## start THE DATA

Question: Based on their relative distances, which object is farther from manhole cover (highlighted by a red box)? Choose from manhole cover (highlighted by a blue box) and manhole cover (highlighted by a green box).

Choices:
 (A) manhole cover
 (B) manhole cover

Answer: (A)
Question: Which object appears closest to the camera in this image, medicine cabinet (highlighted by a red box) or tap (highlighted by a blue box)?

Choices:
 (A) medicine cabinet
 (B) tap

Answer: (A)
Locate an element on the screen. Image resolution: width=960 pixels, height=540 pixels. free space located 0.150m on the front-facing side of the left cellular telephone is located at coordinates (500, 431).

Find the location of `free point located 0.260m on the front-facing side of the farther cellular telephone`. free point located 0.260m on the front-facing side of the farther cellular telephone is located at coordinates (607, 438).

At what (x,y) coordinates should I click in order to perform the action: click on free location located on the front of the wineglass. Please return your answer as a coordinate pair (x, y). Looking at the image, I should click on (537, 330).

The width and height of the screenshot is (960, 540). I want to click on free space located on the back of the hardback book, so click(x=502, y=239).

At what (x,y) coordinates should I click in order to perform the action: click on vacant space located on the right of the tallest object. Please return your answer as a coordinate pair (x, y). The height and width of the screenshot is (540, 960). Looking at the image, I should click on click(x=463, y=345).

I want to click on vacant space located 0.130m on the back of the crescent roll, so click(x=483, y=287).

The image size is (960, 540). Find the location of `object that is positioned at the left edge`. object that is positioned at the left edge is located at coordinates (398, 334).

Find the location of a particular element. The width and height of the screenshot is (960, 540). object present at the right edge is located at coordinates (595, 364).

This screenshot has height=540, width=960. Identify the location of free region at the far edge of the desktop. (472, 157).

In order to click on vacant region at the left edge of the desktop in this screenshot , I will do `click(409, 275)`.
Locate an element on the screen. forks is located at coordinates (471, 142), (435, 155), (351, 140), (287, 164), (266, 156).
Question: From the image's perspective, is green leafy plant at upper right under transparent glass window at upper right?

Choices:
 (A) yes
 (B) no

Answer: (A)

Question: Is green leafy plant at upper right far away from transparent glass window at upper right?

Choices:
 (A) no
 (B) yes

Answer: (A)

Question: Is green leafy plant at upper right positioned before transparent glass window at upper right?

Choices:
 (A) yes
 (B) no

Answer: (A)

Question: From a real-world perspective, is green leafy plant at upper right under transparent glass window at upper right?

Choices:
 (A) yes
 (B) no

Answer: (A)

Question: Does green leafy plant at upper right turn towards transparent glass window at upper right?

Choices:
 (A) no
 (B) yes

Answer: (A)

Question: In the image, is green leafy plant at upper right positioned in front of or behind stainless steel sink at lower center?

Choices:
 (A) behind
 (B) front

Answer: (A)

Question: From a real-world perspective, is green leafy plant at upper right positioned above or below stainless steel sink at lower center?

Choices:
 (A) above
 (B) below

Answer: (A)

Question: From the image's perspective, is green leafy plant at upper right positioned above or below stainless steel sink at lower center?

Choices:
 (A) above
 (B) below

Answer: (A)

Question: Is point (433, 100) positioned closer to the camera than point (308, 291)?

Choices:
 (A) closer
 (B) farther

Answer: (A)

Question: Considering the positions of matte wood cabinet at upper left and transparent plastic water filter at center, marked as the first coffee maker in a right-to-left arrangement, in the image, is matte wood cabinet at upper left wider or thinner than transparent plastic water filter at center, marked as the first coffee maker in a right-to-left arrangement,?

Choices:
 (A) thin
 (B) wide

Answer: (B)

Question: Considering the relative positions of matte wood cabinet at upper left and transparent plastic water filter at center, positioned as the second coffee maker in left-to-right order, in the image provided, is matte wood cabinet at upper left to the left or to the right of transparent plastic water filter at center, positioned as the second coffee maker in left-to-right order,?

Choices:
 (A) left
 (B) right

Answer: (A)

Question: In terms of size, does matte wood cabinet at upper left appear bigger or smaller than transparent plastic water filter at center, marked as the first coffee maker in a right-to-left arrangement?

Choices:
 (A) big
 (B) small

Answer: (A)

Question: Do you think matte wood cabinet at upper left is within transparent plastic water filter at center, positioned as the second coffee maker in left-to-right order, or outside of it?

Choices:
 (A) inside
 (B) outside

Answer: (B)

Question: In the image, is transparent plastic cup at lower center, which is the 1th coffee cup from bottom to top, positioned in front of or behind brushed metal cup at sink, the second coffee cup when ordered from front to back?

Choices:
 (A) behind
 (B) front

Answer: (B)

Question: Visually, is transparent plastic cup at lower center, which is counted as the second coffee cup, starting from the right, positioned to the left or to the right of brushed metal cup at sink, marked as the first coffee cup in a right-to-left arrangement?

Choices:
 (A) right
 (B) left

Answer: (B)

## end THE DATA

WHAT IS BEING ASKED - Can you convert all the records above into a Markdown table with columns n and Line, numbering each row and leaving out blank lines?

SOLUTION TO THIS PROBLEM -
| n | Line |
|---|---|
| 1 | Question: Based on their relative distances, which object is farther from manhole cover (highlighted by a red box)? Choose from manhole cover (highlighted by a blue box) and manhole cover (highlighted by a green box). |
| 2 | Choices: |
| 3 |  (A) manhole cover |
| 4 |  (B) manhole cover |
| 5 | Answer: (A) |
| 6 | Question: Which object appears closest to the camera in this image, medicine cabinet (highlighted by a red box) or tap (highlighted by a blue box)? |
| 7 | Choices: |
| 8 |  (A) medicine cabinet |
| 9 |  (B) tap |
| 10 | Answer: (A) |
| 11 | Locate an element on the screen. Image resolution: width=960 pixels, height=540 pixels. free space located 0.150m on the front-facing side of the left cellular telephone is located at coordinates (500, 431). |
| 12 | Find the location of `free point located 0.260m on the front-facing side of the farther cellular telephone`. free point located 0.260m on the front-facing side of the farther cellular telephone is located at coordinates (607, 438). |
| 13 | At what (x,y) coordinates should I click in order to perform the action: click on free location located on the front of the wineglass. Please return your answer as a coordinate pair (x, y). Looking at the image, I should click on (537, 330). |
| 14 | The width and height of the screenshot is (960, 540). I want to click on free space located on the back of the hardback book, so click(x=502, y=239). |
| 15 | At what (x,y) coordinates should I click in order to perform the action: click on vacant space located on the right of the tallest object. Please return your answer as a coordinate pair (x, y). The height and width of the screenshot is (540, 960). Looking at the image, I should click on click(x=463, y=345). |
| 16 | I want to click on vacant space located 0.130m on the back of the crescent roll, so click(x=483, y=287). |
| 17 | The image size is (960, 540). Find the location of `object that is positioned at the left edge`. object that is positioned at the left edge is located at coordinates (398, 334). |
| 18 | Find the location of a particular element. The width and height of the screenshot is (960, 540). object present at the right edge is located at coordinates (595, 364). |
| 19 | This screenshot has height=540, width=960. Identify the location of free region at the far edge of the desktop. (472, 157). |
| 20 | In order to click on vacant region at the left edge of the desktop in this screenshot , I will do `click(409, 275)`. |
| 21 | Locate an element on the screen. forks is located at coordinates (471, 142), (435, 155), (351, 140), (287, 164), (266, 156). |
| 22 | Question: From the image's perspective, is green leafy plant at upper right under transparent glass window at upper right? |
| 23 | Choices: |
| 24 |  (A) yes |
| 25 |  (B) no |
| 26 | Answer: (A) |
| 27 | Question: Is green leafy plant at upper right far away from transparent glass window at upper right? |
| 28 | Choices: |
| 29 |  (A) no |
| 30 |  (B) yes |
| 31 | Answer: (A) |
| 32 | Question: Is green leafy plant at upper right positioned before transparent glass window at upper right? |
| 33 | Choices: |
| 34 |  (A) yes |
| 35 |  (B) no |
| 36 | Answer: (A) |
| 37 | Question: From a real-world perspective, is green leafy plant at upper right under transparent glass window at upper right? |
| 38 | Choices: |
| 39 |  (A) yes |
| 40 |  (B) no |
| 41 | Answer: (A) |
| 42 | Question: Does green leafy plant at upper right turn towards transparent glass window at upper right? |
| 43 | Choices: |
| 44 |  (A) no |
| 45 |  (B) yes |
| 46 | Answer: (A) |
| 47 | Question: In the image, is green leafy plant at upper right positioned in front of or behind stainless steel sink at lower center? |
| 48 | Choices: |
| 49 |  (A) behind |
| 50 |  (B) front |
| 51 | Answer: (A) |
| 52 | Question: From a real-world perspective, is green leafy plant at upper right positioned above or below stainless steel sink at lower center? |
| 53 | Choices: |
| 54 |  (A) above |
| 55 |  (B) below |
| 56 | Answer: (A) |
| 57 | Question: From the image's perspective, is green leafy plant at upper right positioned above or below stainless steel sink at lower center? |
| 58 | Choices: |
| 59 |  (A) above |
| 60 |  (B) below |
| 61 | Answer: (A) |
| 62 | Question: Is point (433, 100) positioned closer to the camera than point (308, 291)? |
| 63 | Choices: |
| 64 |  (A) closer |
| 65 |  (B) farther |
| 66 | Answer: (A) |
| 67 | Question: Considering the positions of matte wood cabinet at upper left and transparent plastic water filter at center, marked as the first coffee maker in a right-to-left arrangement, in the image, is matte wood cabinet at upper left wider or thinner than transparent plastic water filter at center, marked as the first coffee maker in a right-to-left arrangement,? |
| 68 | Choices: |
| 69 |  (A) thin |
| 70 |  (B) wide |
| 71 | Answer: (B) |
| 72 | Question: Considering the relative positions of matte wood cabinet at upper left and transparent plastic water filter at center, positioned as the second coffee maker in left-to-right order, in the image provided, is matte wood cabinet at upper left to the left or to the right of transparent plastic water filter at center, positioned as the second coffee maker in left-to-right order,? |
| 73 | Choices: |
| 74 |  (A) left |
| 75 |  (B) right |
| 76 | Answer: (A) |
| 77 | Question: In terms of size, does matte wood cabinet at upper left appear bigger or smaller than transparent plastic water filter at center, marked as the first coffee maker in a right-to-left arrangement? |
| 78 | Choices: |
| 79 |  (A) big |
| 80 |  (B) small |
| 81 | Answer: (A) |
| 82 | Question: Do you think matte wood cabinet at upper left is within transparent plastic water filter at center, positioned as the second coffee maker in left-to-right order, or outside of it? |
| 83 | Choices: |
| 84 |  (A) inside |
| 85 |  (B) outside |
| 86 | Answer: (B) |
| 87 | Question: In the image, is transparent plastic cup at lower center, which is the 1th coffee cup from bottom to top, positioned in front of or behind brushed metal cup at sink, the second coffee cup when ordered from front to back? |
| 88 | Choices: |
| 89 |  (A) behind |
| 90 |  (B) front |
| 91 | Answer: (B) |
| 92 | Question: Visually, is transparent plastic cup at lower center, which is counted as the second coffee cup, starting from the right, positioned to the left or to the right of brushed metal cup at sink, marked as the first coffee cup in a right-to-left arrangement? |
| 93 | Choices: |
| 94 |  (A) right |
| 95 |  (B) left |
| 96 | Answer: (B) |